- **Task to carry out**
Only the lines from the line containing "orange tile L10:L13" to the end of the entries, both included, belong in your answer, and each must match exactly.

- **Data section**
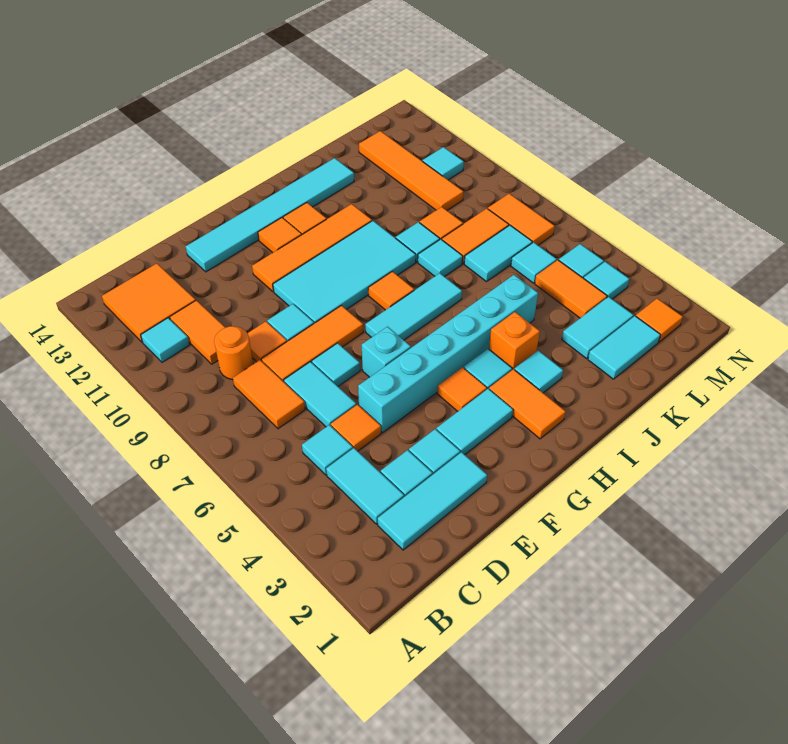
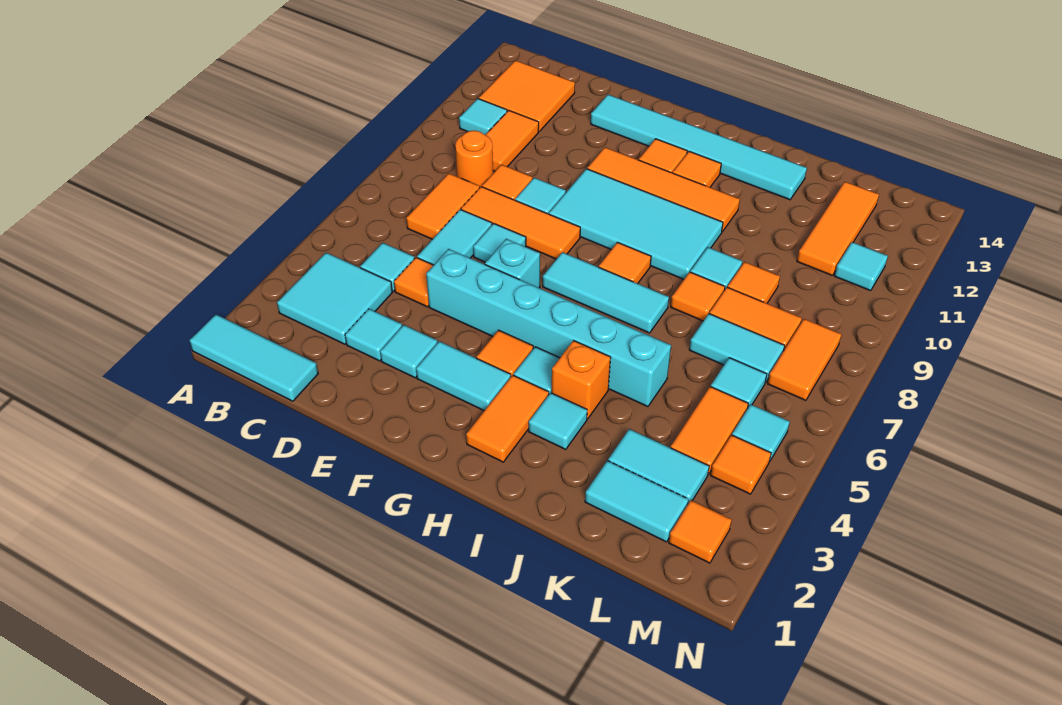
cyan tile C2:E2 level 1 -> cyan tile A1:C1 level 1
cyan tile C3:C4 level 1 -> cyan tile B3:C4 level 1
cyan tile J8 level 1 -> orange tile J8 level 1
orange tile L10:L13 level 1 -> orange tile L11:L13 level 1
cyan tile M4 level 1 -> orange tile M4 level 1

- **Completed exercise**
orange tile L10:L13 level 1 -> orange tile L11:L13 level 1
cyan tile M4 level 1 -> orange tile M4 level 1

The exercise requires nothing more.